-- Provided data --
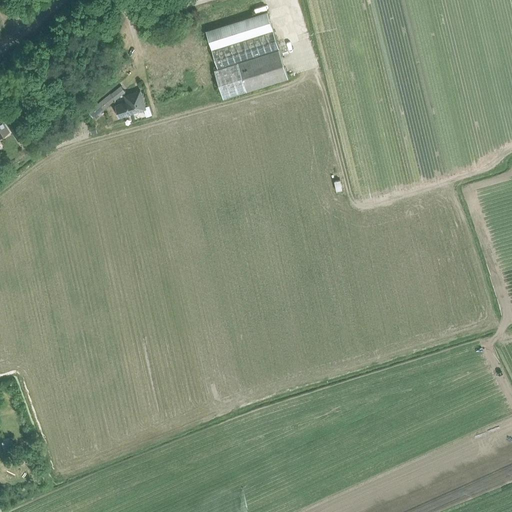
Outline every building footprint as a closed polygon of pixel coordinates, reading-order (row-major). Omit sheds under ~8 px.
[(205,31),(217,69),(213,70),(223,98),(288,77),(266,11),(205,31)] [(188,23),(176,27),(177,33),(171,35),(153,41),(157,53),(181,45),(184,55),(178,57),(182,68),(201,62),(188,23)] [(151,65),(159,92),(180,85),(174,65),(167,68),(166,66),(160,68),(159,63),(151,65)] [(98,114),(125,92),(121,87),(89,113),(92,117),(98,113),(98,114)] [(33,91),(29,94),(28,95),(35,102),(39,99),(33,91)] [(115,106),(119,118),(146,110),(140,91),(124,96),(126,102),(115,106)] [(13,134),(19,130),(14,122),(7,126),(13,134)]
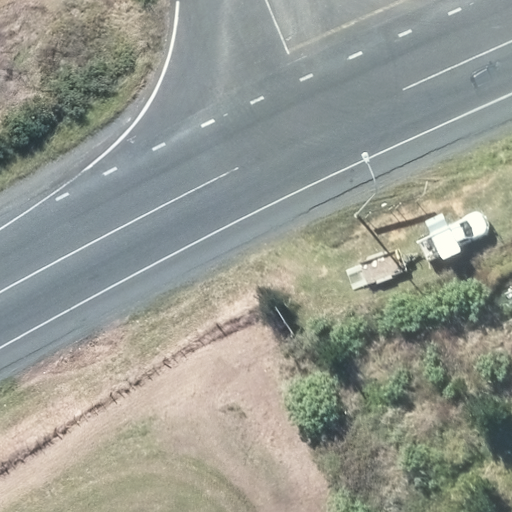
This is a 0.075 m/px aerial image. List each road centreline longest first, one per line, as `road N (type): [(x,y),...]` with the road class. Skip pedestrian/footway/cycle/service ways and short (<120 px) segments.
road 1 (secondary): [(316,128),(0,291)]
road 2 (secondary): [(511,43),(316,128)]
road 3 (unclassified): [(260,0),(316,128)]
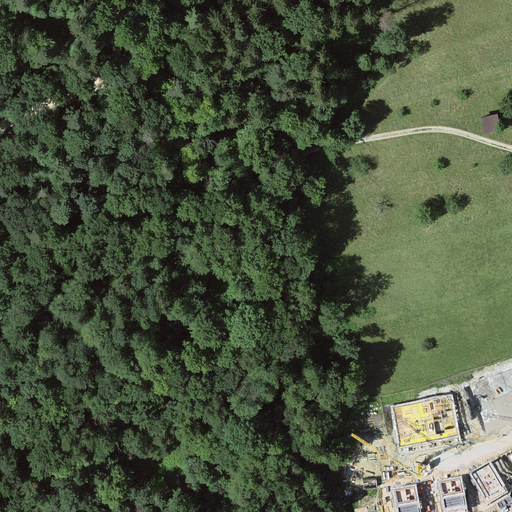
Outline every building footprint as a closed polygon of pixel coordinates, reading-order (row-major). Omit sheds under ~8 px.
[(497,113),(480,117),(484,135),(501,131),(497,113)] [(450,398),(395,408),(401,445),(457,435),(450,398)] [(505,491),(489,464),(473,474),(489,501),(505,491)] [(465,504),(460,478),(441,482),(445,508),(465,504)] [(418,511),(414,487),(395,490),(398,511),(418,511)]
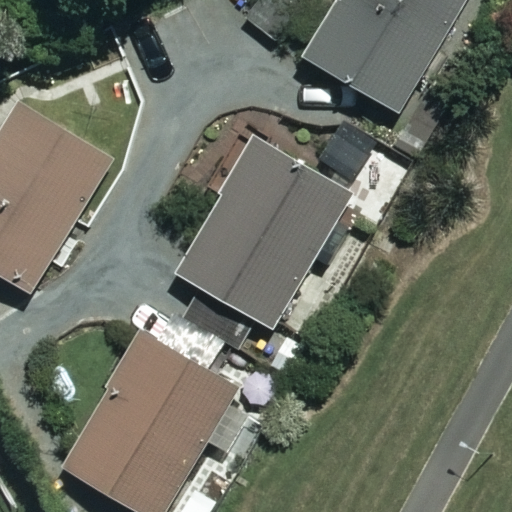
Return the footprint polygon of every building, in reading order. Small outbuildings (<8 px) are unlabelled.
[(309,0),(260,0),(247,20),(278,43),(309,0)] [(471,0),(340,0),(306,59),(403,116),(471,0)] [(117,160),(19,101),(0,132),(0,277),(33,297),(117,160)] [(357,195),(256,137),(178,279),(201,291),(185,319),(240,351),(257,321),(278,333),(357,195)] [(166,511),(237,390),(142,335),(63,471),(133,511),(166,511)]
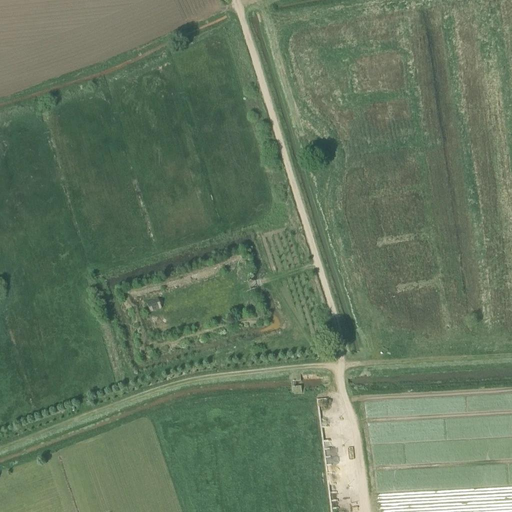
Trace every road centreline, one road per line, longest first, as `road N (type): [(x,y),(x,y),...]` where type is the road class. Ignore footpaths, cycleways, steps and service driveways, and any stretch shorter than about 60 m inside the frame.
road 1 (track): [(340,367),(319,264),(235,0)]
road 2 (track): [(0,452),(180,383),(340,367)]
road 3 (track): [(0,99),(115,63),(256,0)]
road 4 (track): [(340,367),(511,356)]
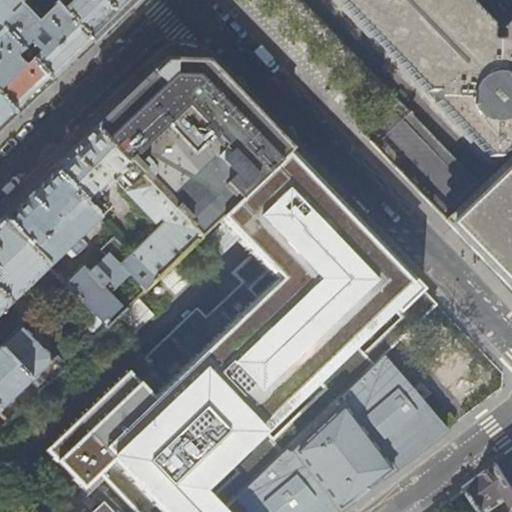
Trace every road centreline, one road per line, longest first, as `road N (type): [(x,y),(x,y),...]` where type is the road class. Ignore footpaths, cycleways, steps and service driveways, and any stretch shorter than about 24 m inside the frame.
road 1 (residential): [(194,0),(511,340)]
road 2 (residential): [(0,177),(185,0)]
road 3 (residential): [(511,420),(390,511)]
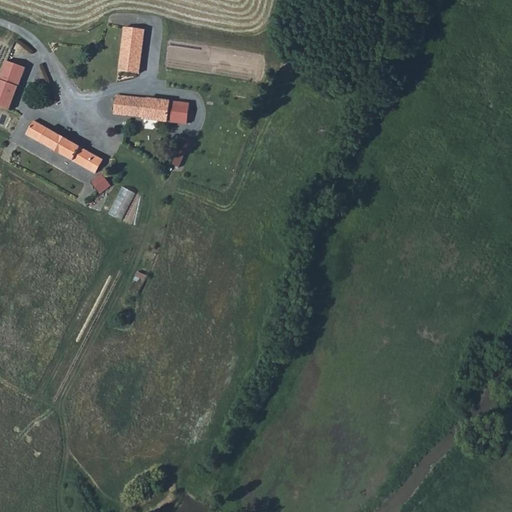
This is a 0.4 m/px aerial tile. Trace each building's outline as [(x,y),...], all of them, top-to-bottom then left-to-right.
[(119,64),(118,66),(118,74),(138,77),(143,34),(123,32),(119,61),(119,64)] [(8,65),(0,84),(0,99),(13,104),(26,73),(8,65)] [(188,107),(128,100),(115,98),(114,98),(113,109),(112,114),(140,117),(141,120),(184,125),(186,121),(191,122),(192,116),(187,115),(188,107)] [(13,104),(0,99),(0,111),(8,115),(10,111),(13,104)] [(26,138),(57,155),(65,141),(34,124),(26,138)] [(187,138),(175,165),(183,168),(194,141),(187,138)] [(95,157),(65,141),(57,155),(87,172),(95,157)] [(104,162),(95,157),(87,172),(96,176),(104,162)] [(97,197),(108,190),(99,179),(89,187),(97,197)] [(125,187),(112,214),(124,220),(138,193),(125,187)]
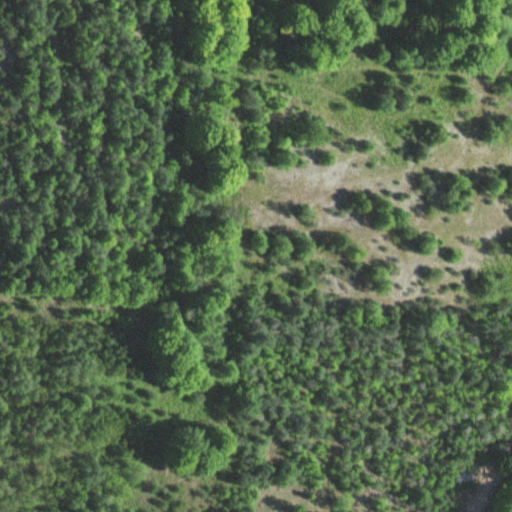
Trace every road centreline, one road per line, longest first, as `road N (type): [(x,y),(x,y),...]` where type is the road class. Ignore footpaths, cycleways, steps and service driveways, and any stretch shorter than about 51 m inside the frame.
road 1 (track): [(195,313),(233,290),(221,202),(233,62),(228,0)]
road 2 (track): [(0,304),(195,313)]
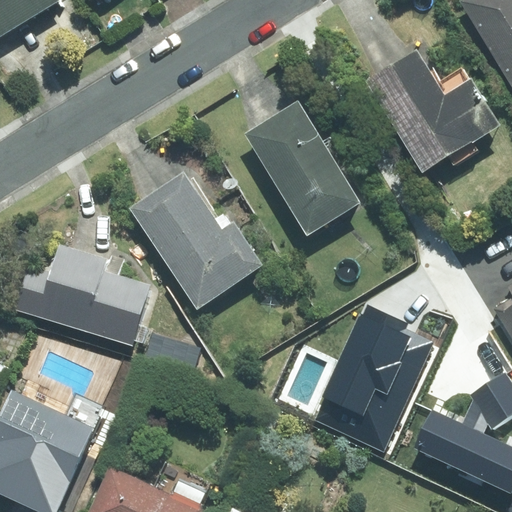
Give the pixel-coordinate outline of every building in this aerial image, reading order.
[(0,0),(0,38),(2,42),(71,0),(0,0)] [(511,0),(469,0),(511,67),(511,0)] [(429,43),(376,76),(433,168),(511,118),(511,116),(484,72),(457,88),(429,43)] [(374,197),(310,95),(255,129),(320,231),(374,197)] [(139,203),(207,305),(276,260),(247,216),(234,224),(196,166),(139,203)] [(37,260),(23,306),(144,341),(162,280),(116,267),(120,253),(70,239),(61,267),(37,260)] [(511,333),(511,297),(496,308),(511,333)] [(367,304),(318,414),(388,445),(438,336),(367,304)] [(466,420),(439,408),(422,444),(511,484),(511,441),(485,430),(491,417),(496,424),(511,414),(511,373),(508,368),(474,391),(477,395),(466,420)] [(23,383),(0,432),(0,446),(16,454),(3,484),(46,504),(59,474),(82,484),(117,406),(88,392),(80,409),(23,383)] [(211,511),(216,504),(121,459),(96,511),(211,511)] [(237,511),(263,511),(242,502),(237,511)]
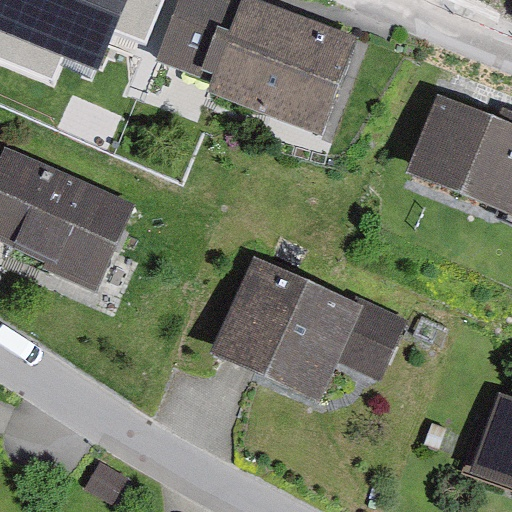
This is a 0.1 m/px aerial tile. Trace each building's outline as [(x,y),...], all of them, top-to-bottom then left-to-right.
[(0,0),(0,8),(70,30),(78,0),(0,0)] [(264,0),(179,0),(158,58),(210,77),(207,85),(321,127),(355,33),(264,0)] [(436,86),(402,169),(511,213),(511,109),(502,105),(500,111),(436,86)] [(4,142),(0,152),(0,238),(46,259),(43,266),(98,291),(138,201),(4,142)] [(255,252),(211,346),(320,396),(337,360),(381,380),(409,319),(356,294),(354,297),(255,252)] [(511,394),(499,390),(472,466),(511,480),(511,394)] [(127,477),(99,461),(83,489),(112,505),(127,477)]
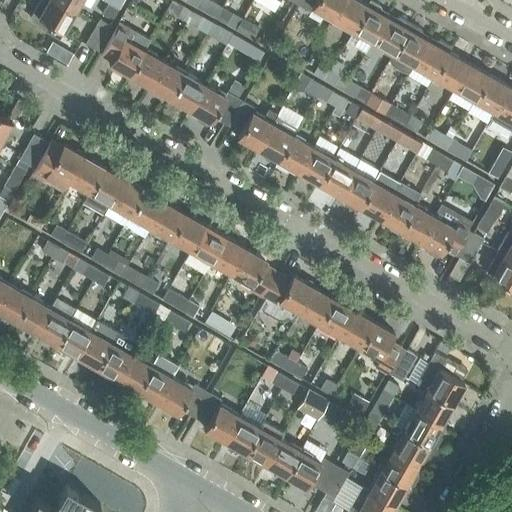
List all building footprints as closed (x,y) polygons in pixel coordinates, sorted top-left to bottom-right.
[(75,10),(56,0),(46,0),(45,3),(42,1),(39,2),(30,17),(31,20),(45,28),(44,30),(59,38),(75,10)] [(80,0),(56,0),(75,10),(80,0)] [(174,0),(170,0),(167,7),(178,14),(183,5),(174,0)] [(215,17),(220,8),(210,2),(206,0),(198,0),(195,5),(205,11),(215,17)] [(311,6),(314,0),(300,0),(298,4),(309,11),(312,6),(311,6)] [(312,6),(332,18),(341,0),(314,0),(311,6),(312,6)] [(341,0),(332,18),(352,29),(366,4),(358,0),(341,0)] [(371,0),(368,0),(366,4),(352,29),(372,41),(386,16),(379,11),(381,8),(380,5),(371,0)] [(102,14),(112,20),(118,8),(108,3),(102,14)] [(226,23),(231,14),(220,8),(215,17),(226,23)] [(197,24),(207,31),(212,22),(202,16),(197,24)] [(394,20),(386,16),(372,41),(392,53),(410,22),(399,16),(396,17),(394,20)] [(84,43),(95,49),(109,24),(98,17),(84,43)] [(257,29),(240,20),(236,28),(252,38),(257,29)] [(108,62),(129,74),(144,49),(150,39),(118,21),(100,52),(111,58),(108,62)] [(212,22),(207,31),(218,37),(223,28),(212,22)] [(409,71),(413,64),(427,39),(419,34),(421,31),(420,28),(410,22),(392,53),(388,59),(392,66),(401,71),(409,71)] [(413,64),(433,76),(447,50),(450,45),(439,39),(436,40),(434,43),(427,39),(413,64)] [(129,74),(149,86),(164,61),(144,49),(129,74)] [(433,76),(453,87),(467,62),(447,50),(433,76)] [(149,86),(170,97),(184,72),(164,61),(149,86)] [(453,87),(474,99),(488,74),(467,62),(453,87)] [(312,72),(323,79),(328,70),(317,64),(312,72)] [(328,70),(323,79),(334,85),(339,76),(328,70)] [(170,97),(190,109),(204,84),(184,72),(170,97)] [(474,99),(494,110),(508,85),(488,74),(474,99)] [(305,86),(315,92),(320,84),(309,78),(305,86)] [(364,102),(369,93),(358,87),(349,82),(344,90),(364,102)] [(211,121),(213,117),(224,123),(238,97),(227,91),(225,95),(204,84),(190,109),(211,121)] [(320,84),(315,92),(326,98),(331,90),(320,84)] [(511,87),(508,85),(494,110),(511,120),(511,124),(509,129),(511,131),(511,87)] [(389,105),(379,99),(369,93),(364,102),(385,113),(389,105)] [(348,99),(341,96),(335,106),(332,112),(338,116),(348,99)] [(237,136),(258,148),(276,115),(268,111),(265,118),(252,111),(254,106),(243,100),(229,125),(239,131),(237,136)] [(345,109),(356,116),(361,107),(350,101),(345,109)] [(405,125),(410,117),(399,110),(389,105),(385,113),(405,125)] [(376,129),(381,119),(361,107),(356,116),(355,117),(376,129)] [(0,140),(11,121),(0,114),(0,140)] [(258,148),(278,159),(292,134),(296,127),(276,115),(258,148)] [(416,131),(420,123),(410,117),(405,125),(416,131)] [(376,129),(396,140),(402,130),(381,119),(376,129)] [(445,148),(450,140),(439,134),(430,128),(425,136),(445,148)] [(422,142),(402,130),(396,140),(416,152),(422,142)] [(19,158),(29,164),(43,139),(33,133),(19,158)] [(290,166),(298,171),(313,146),(292,134),(278,159),(275,165),(285,171),(288,170),(290,166)] [(466,160),(470,152),(461,146),(450,140),(445,148),(466,160)] [(63,190),(69,180),(83,154),(62,142),(59,148),(49,142),(32,172),(63,190)] [(318,182),(333,157),(313,146),(298,171),(318,182)] [(333,157),(318,182),(339,194),(353,169),(359,158),(339,146),(333,157)] [(426,156),(437,162),(442,154),(431,147),(426,156)] [(470,152),(466,160),(483,170),(488,162),(470,152)] [(103,166),(83,154),(69,180),(89,191),(103,166)] [(442,154),(437,162),(448,168),(453,160),(442,154)] [(353,169),(339,194),(346,198),(345,205),(354,210),(359,206),(373,180),(379,170),(380,170),(359,158),(353,169)] [(10,174),(20,180),(26,170),(16,164),(10,174)] [(457,174),(471,182),(476,173),(462,165),(457,174)] [(103,166),(89,191),(83,202),(103,213),(109,203),(124,178),(103,166)] [(373,180),(359,206),(379,217),(394,192),(400,181),(379,170),(373,180)] [(20,180),(10,174),(4,185),(14,191),(20,180)] [(511,178),(506,176),(500,187),(510,193),(511,188),(511,178)] [(109,203),(130,214),(144,189),(124,178),(109,203)] [(394,192),(379,217),(399,229),(414,203),(420,193),(400,181),(394,192)] [(130,214),(150,226),(164,201),(144,189),(130,214)] [(0,210),(2,212),(8,201),(0,196),(0,210)] [(184,212),(164,201),(150,226),(170,237),(184,212)] [(399,229),(420,240),(434,215),(414,203),(399,229)] [(443,248),(460,218),(446,210),(445,206),(440,204),(434,215),(420,240),(428,245),(426,248),(427,251),(436,256),(439,256),(440,252),(443,248)] [(489,206),(483,216),(493,222),(499,211),(489,206)] [(170,237),(190,249),(205,224),(184,212),(170,237)] [(493,222),(483,216),(477,227),(487,233),(493,222)] [(460,218),(443,248),(453,254),(471,221),(464,217),(460,218)] [(49,235),(60,241),(66,230),(55,224),(49,235)] [(190,249),(210,261),(225,235),(205,224),(190,249)] [(66,230),(60,241),(71,247),(76,236),(66,230)] [(511,232),(508,230),(496,251),(497,251),(511,259),(511,232)] [(459,257),(470,263),(484,238),(473,232),(459,257)] [(245,247),(225,235),(210,261),(231,272),(245,247)] [(40,250),(51,256),(57,246),(46,240),(40,250)] [(57,246),(51,256),(62,262),(68,252),(57,246)] [(90,258),(101,264),(106,253),(96,247),(90,258)] [(231,272),(251,284),(263,263),(266,259),(245,247),(231,272)] [(511,259),(497,251),(485,272),(491,275),(502,282),(499,287),(511,294),(511,259)] [(106,253),(101,264),(111,270),(117,260),(106,253)] [(81,273),(92,279),(97,269),(87,263),(81,273)] [(248,288),(259,294),(274,269),(263,263),(251,284),(248,288)] [(97,269),(92,279),(102,285),(108,275),(97,269)] [(130,281),(141,287),(147,277),(136,270),(130,281)] [(279,272),(264,297),(276,304),(278,299),(277,299),(289,278),(279,272)] [(313,286),(292,274),(278,299),(298,311),(313,286)] [(147,277),(141,287),(152,293),(158,283),(147,277)] [(0,299),(9,283),(0,278),(0,299)] [(29,295),(9,283),(0,299),(0,311),(15,320),(29,295)] [(121,296),(132,302),(138,292),(127,286),(121,296)] [(333,297),(313,286),(298,311),(319,322),(333,297)] [(162,298),(182,310),(187,300),(167,288),(162,298)] [(138,292),(132,302),(143,308),(149,298),(138,292)] [(35,332),(50,307),(29,295),(15,320),(35,332)] [(353,309),(333,297),(319,322),(339,334),(353,309)] [(187,300),(182,310),(192,316),(198,306),(187,300)] [(70,318),(50,307),(35,332),(55,344),(70,318)] [(162,319),(173,325),(179,315),(168,309),(162,319)] [(373,320),(353,309),(339,334),(359,346),(373,320)] [(173,325),(183,331),(189,321),(179,315),(173,325)] [(55,344),(76,355),(90,330),(70,318),(55,344)] [(394,332),(373,320),(359,346),(379,357),(380,357),(390,340),(394,332)] [(76,355),(96,367),(110,341),(90,330),(76,355)] [(375,365),(386,371),(400,346),(390,340),(380,357),(379,357),(375,365)] [(96,367),(116,378),(131,353),(110,341),(96,367)] [(405,349),(391,374),(401,380),(416,355),(405,349)] [(440,368),(446,357),(434,351),(428,362),(416,382),(427,388),(452,402),(464,382),(440,368)] [(116,378),(136,390),(151,364),(131,353),(116,378)] [(465,354),(454,374),(455,374),(464,380),(465,381),(471,371),(477,360),(465,354)] [(279,366),(290,372),(296,362),(285,355),(279,366)] [(296,362),(290,372),(300,378),(306,368),(296,362)] [(136,390),(157,401),(171,376),(151,364),(136,390)] [(270,381),(281,387),(287,377),(276,371),(270,381)] [(171,376),(157,401),(178,413),(180,409),(192,388),(191,388),(171,376)] [(281,387),(292,393),(297,383),(287,377),(281,387)] [(336,385),(325,378),(320,389),(331,395),(336,385)] [(388,380),(382,390),(392,396),(398,386),(388,380)] [(180,409),(190,415),(205,389),(194,383),(191,388),(192,388),(180,409)] [(427,388),(415,408),(440,423),(452,402),(427,388)] [(382,390),(375,402),(386,407),(392,396),(382,390)] [(196,418),(206,424),(218,403),(219,403),(221,399),(210,392),(196,418)] [(328,400),(316,394),(310,404),(322,410),(328,400)] [(203,428),(224,440),(239,415),(219,403),(218,403),(206,424),(203,428)] [(415,408),(404,429),(435,447),(441,436),(440,433),(436,431),(440,423),(415,408)] [(370,410),(364,422),(375,428),(381,416),(370,410)] [(224,440),(245,452),(259,426),(239,415),(224,440)] [(245,452),(265,463),(279,438),(283,431),(263,419),(259,426),(245,452)] [(404,429),(392,449),(417,463),(422,455),(426,458),(429,457),(435,447),(404,429)] [(265,463),(285,475),(300,449),(279,438),(265,463)] [(353,440),(347,450),(358,457),(363,447),(353,440)] [(319,460),(300,449),(285,475),(305,486),(308,482),(320,461),(319,460)] [(413,471),(417,463),(392,449),(381,469),(406,484),(407,482),(410,484),(413,483),(417,476),(416,473),(413,471)] [(347,450),(340,462),(351,468),(358,457),(347,450)] [(321,456),(319,460),(320,461),(308,482),(318,488),(333,463),(321,456)] [(338,466),(323,491),(335,497),(349,472),(338,466)] [(381,469),(369,489),(394,504),(406,484),(381,469)] [(10,511),(25,487),(8,477),(0,490),(0,510),(3,511),(10,511)] [(94,511),(100,503),(64,483),(52,502),(35,492),(23,511),(94,511)] [(369,489),(361,485),(345,511),(389,511),(394,504),(369,489)]
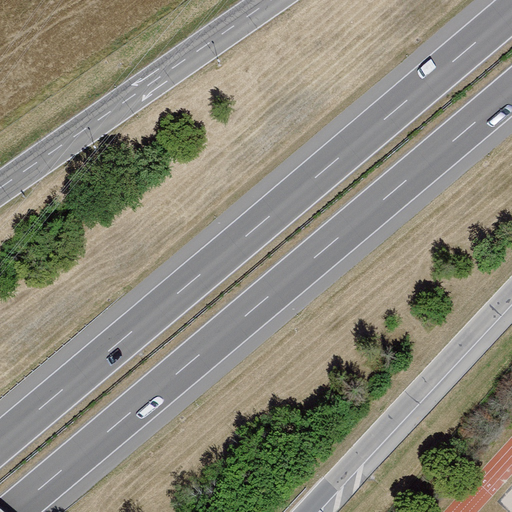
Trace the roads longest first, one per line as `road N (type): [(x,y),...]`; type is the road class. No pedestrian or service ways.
road 1 (motorway): [(511,12),(0,443)]
road 2 (motorway): [(12,511),(511,91)]
road 3 (motorway): [(272,0),(0,189)]
road 4 (motorway): [(307,511),(511,291)]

-- Exercise --
Can you recast the part of the items that opens with the line containing "Trace the roads" and runs through the last line of the items as a JSON list of strings, with one string per line, both ends included and blank lines left out?

-- Output for this task --
[
  "Trace the roads longest first, one per line as `road N (type): [(x,y),...]`; type is the road class. No pedestrian or service ways.",
  "road 1 (motorway): [(511,12),(0,443)]",
  "road 2 (motorway): [(12,511),(511,91)]",
  "road 3 (motorway): [(272,0),(0,189)]",
  "road 4 (motorway): [(307,511),(511,291)]"
]